## Exercise goal
Look below for the line containing "R4: 1k (N_3, N_20) -> 100 (N_3, N_20)"; from there, print each line exactly up to and including the line containing "U2 pin OUT: STG -> none", and stop.

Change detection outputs
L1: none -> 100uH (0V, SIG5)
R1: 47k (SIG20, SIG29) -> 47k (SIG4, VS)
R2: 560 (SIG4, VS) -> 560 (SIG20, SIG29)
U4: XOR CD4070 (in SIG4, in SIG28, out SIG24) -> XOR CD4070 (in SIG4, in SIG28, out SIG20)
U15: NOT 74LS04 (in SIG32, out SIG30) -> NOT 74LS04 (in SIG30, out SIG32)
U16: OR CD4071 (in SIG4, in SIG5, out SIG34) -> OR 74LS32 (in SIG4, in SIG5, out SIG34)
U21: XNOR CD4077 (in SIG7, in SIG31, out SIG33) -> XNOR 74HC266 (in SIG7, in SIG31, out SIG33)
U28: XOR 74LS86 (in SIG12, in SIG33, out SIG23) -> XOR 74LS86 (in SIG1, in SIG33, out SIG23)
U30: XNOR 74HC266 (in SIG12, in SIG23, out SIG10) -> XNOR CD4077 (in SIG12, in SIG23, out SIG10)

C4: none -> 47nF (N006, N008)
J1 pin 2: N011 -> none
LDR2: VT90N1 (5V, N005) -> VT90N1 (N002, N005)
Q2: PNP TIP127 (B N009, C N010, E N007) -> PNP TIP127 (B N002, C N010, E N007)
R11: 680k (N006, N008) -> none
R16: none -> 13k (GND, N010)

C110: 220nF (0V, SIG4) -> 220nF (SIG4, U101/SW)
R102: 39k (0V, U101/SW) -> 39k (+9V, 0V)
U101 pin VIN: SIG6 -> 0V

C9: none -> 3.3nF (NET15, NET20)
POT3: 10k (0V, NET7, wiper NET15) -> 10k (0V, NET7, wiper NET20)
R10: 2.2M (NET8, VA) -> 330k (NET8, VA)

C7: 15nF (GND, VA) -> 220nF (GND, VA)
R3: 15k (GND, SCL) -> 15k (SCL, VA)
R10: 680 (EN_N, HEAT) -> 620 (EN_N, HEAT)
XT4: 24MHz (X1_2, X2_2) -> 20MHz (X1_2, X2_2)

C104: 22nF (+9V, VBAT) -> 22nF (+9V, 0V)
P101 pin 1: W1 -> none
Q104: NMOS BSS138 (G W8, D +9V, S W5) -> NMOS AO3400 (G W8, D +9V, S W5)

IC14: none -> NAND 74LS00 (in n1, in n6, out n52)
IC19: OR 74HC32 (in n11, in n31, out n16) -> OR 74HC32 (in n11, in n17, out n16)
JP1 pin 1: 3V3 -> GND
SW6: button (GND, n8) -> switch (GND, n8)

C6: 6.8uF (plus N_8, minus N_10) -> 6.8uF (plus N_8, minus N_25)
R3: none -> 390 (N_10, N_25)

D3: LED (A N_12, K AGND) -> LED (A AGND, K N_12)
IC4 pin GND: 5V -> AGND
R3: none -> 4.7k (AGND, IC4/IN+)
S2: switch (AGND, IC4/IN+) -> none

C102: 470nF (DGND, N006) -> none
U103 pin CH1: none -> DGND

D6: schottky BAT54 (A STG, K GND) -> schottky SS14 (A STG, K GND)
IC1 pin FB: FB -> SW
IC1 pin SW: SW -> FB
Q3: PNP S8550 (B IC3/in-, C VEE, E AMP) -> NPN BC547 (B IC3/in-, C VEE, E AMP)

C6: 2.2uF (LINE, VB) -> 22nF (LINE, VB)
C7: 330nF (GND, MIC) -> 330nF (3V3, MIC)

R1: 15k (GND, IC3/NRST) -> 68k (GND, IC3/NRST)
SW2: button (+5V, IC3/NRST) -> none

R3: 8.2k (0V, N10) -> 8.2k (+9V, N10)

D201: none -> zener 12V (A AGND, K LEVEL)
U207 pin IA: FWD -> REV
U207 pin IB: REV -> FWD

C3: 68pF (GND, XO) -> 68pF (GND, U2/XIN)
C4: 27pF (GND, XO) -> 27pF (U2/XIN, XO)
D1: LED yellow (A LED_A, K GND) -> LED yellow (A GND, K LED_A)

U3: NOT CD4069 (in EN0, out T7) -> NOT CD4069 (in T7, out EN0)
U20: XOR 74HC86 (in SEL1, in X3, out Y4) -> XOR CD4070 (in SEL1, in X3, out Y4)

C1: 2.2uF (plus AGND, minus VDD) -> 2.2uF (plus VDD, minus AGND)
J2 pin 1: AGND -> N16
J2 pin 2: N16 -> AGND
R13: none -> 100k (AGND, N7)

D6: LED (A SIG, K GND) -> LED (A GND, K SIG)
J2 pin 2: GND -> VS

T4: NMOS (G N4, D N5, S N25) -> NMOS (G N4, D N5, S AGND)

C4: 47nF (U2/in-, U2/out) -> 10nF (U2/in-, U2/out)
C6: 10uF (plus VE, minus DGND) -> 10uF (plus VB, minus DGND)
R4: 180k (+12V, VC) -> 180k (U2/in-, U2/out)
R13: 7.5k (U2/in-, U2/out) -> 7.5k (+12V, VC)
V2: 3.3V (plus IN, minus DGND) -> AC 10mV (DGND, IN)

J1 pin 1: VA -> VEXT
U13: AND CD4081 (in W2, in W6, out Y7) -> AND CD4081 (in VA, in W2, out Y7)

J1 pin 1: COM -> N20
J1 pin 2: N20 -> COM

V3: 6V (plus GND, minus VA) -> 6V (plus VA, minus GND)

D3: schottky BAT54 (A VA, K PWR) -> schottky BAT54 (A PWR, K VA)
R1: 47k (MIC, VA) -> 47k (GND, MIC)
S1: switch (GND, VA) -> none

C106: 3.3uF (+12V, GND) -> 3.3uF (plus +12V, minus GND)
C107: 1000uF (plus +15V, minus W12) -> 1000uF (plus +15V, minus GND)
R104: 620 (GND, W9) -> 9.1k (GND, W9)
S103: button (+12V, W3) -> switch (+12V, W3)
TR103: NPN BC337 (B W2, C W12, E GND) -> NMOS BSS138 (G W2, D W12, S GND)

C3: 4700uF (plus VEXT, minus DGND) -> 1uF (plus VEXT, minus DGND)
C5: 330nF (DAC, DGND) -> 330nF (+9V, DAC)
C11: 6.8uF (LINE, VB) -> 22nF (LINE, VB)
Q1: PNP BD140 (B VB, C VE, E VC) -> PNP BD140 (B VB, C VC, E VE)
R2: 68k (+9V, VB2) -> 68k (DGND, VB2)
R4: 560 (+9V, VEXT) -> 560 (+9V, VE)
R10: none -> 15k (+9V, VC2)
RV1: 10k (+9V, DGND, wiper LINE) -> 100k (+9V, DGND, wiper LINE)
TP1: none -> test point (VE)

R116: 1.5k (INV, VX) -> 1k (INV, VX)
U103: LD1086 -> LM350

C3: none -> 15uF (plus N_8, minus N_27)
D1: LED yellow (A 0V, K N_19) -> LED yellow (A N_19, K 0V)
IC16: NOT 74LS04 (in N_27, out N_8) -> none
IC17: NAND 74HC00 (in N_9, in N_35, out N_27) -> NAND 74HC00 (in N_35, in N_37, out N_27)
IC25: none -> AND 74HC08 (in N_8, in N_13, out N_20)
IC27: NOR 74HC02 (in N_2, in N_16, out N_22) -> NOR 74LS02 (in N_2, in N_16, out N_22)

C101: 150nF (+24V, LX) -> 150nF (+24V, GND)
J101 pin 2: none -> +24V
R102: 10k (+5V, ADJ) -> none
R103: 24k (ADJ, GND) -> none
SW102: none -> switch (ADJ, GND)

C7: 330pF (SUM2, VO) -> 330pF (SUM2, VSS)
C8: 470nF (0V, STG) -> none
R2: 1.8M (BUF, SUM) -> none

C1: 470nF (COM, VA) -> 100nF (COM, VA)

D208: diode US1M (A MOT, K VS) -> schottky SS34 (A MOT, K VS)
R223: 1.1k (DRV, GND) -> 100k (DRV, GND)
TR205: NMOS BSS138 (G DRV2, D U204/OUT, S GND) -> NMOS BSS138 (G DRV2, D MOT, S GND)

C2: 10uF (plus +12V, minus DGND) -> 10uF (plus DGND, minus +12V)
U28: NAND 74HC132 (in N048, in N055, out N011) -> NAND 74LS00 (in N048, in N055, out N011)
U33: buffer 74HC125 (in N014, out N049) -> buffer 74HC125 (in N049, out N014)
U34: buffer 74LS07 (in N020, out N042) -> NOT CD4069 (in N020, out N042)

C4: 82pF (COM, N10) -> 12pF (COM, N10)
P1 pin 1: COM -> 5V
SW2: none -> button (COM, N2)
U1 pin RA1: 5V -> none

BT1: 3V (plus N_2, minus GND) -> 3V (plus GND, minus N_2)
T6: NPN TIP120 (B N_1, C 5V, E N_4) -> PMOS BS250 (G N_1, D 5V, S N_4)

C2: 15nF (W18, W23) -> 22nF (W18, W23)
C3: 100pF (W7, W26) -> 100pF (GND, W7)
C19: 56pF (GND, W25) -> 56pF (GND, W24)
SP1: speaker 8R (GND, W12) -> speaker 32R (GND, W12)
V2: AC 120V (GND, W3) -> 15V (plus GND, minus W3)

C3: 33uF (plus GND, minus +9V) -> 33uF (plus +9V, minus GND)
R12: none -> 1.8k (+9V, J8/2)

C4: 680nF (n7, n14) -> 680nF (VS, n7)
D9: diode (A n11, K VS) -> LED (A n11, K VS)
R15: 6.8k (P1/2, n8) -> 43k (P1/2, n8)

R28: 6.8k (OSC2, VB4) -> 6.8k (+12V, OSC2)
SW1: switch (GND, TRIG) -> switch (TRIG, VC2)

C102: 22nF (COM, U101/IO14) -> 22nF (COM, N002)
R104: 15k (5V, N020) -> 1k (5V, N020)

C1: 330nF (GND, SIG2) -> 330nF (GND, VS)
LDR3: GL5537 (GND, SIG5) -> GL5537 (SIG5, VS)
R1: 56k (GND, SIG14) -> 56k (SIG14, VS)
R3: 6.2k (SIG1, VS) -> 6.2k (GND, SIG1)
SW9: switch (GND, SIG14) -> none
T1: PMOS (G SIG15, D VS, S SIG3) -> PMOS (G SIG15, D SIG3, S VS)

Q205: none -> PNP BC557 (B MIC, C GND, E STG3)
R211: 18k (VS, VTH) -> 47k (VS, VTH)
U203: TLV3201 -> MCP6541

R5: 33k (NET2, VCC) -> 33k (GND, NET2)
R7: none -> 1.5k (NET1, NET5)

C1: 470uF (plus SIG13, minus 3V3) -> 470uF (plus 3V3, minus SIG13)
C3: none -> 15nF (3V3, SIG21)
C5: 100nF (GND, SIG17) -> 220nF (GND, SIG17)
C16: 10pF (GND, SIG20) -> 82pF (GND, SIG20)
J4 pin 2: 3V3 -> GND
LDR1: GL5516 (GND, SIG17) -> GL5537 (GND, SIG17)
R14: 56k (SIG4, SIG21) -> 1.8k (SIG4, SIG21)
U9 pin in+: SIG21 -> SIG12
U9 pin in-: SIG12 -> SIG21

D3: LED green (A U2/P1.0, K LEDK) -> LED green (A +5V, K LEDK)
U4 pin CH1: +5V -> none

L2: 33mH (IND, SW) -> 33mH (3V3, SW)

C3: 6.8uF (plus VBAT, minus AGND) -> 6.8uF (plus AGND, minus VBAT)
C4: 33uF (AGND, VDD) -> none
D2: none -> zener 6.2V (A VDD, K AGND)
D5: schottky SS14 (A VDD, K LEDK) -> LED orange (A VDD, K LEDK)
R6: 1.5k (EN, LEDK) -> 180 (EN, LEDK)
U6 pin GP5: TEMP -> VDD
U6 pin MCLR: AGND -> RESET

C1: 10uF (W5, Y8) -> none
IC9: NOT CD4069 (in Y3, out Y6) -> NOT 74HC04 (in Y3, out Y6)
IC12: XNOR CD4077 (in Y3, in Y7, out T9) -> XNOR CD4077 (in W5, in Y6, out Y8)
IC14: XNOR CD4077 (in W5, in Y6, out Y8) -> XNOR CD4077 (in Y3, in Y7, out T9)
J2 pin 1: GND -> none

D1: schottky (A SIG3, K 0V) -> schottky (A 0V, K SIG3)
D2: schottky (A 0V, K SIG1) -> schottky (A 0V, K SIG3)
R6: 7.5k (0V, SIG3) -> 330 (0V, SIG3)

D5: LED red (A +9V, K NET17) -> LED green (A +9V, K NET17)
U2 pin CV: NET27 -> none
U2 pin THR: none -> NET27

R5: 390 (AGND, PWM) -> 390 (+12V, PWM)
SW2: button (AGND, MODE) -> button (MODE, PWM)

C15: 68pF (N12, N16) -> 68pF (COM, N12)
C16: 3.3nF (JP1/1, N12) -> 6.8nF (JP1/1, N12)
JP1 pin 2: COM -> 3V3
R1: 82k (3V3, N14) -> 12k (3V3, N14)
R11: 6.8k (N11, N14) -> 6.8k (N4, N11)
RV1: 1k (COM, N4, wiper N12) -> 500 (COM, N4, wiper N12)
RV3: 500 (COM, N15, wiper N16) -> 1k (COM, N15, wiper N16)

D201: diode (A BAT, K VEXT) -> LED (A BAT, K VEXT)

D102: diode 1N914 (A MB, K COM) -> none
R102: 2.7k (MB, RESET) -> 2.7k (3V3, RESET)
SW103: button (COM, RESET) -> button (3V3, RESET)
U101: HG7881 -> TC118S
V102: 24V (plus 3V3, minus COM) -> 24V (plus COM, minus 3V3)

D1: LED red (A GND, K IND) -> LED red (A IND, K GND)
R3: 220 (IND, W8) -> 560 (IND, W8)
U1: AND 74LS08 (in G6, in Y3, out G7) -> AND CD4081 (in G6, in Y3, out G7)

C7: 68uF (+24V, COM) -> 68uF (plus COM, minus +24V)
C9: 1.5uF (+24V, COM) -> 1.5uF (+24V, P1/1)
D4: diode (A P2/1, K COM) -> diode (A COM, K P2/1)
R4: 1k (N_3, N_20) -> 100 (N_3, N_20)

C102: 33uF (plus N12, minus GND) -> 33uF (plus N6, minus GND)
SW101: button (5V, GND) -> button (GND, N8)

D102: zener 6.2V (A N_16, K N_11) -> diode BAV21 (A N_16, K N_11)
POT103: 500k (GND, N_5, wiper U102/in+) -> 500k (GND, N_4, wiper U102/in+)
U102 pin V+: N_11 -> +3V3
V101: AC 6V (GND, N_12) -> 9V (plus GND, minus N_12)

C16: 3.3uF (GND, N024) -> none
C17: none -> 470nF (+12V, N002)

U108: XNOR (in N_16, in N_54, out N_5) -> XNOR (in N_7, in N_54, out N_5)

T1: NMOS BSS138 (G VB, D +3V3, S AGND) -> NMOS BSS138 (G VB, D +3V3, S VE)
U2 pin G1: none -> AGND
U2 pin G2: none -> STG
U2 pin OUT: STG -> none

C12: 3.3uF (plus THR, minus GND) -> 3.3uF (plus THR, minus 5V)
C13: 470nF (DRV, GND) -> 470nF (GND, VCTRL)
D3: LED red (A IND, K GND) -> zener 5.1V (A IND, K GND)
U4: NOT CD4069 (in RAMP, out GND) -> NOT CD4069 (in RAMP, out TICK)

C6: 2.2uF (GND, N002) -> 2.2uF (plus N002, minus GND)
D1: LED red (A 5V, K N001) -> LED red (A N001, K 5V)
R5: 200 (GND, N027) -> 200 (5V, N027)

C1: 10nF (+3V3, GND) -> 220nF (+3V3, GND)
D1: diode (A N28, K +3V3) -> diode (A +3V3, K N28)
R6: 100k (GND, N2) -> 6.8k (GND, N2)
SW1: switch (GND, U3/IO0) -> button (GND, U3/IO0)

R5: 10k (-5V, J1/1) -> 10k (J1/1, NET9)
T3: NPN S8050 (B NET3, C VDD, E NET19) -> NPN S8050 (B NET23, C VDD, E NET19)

## Reply to the exercise
R4: 1k (N_3, N_20) -> 100 (N_3, N_20)

C102: 33uF (plus N12, minus GND) -> 33uF (plus N6, minus GND)
SW101: button (5V, GND) -> button (GND, N8)

D102: zener 6.2V (A N_16, K N_11) -> diode BAV21 (A N_16, K N_11)
POT103: 500k (GND, N_5, wiper U102/in+) -> 500k (GND, N_4, wiper U102/in+)
U102 pin V+: N_11 -> +3V3
V101: AC 6V (GND, N_12) -> 9V (plus GND, minus N_12)

C16: 3.3uF (GND, N024) -> none
C17: none -> 470nF (+12V, N002)

U108: XNOR (in N_16, in N_54, out N_5) -> XNOR (in N_7, in N_54, out N_5)

T1: NMOS BSS138 (G VB, D +3V3, S AGND) -> NMOS BSS138 (G VB, D +3V3, S VE)
U2 pin G1: none -> AGND
U2 pin G2: none -> STG
U2 pin OUT: STG -> none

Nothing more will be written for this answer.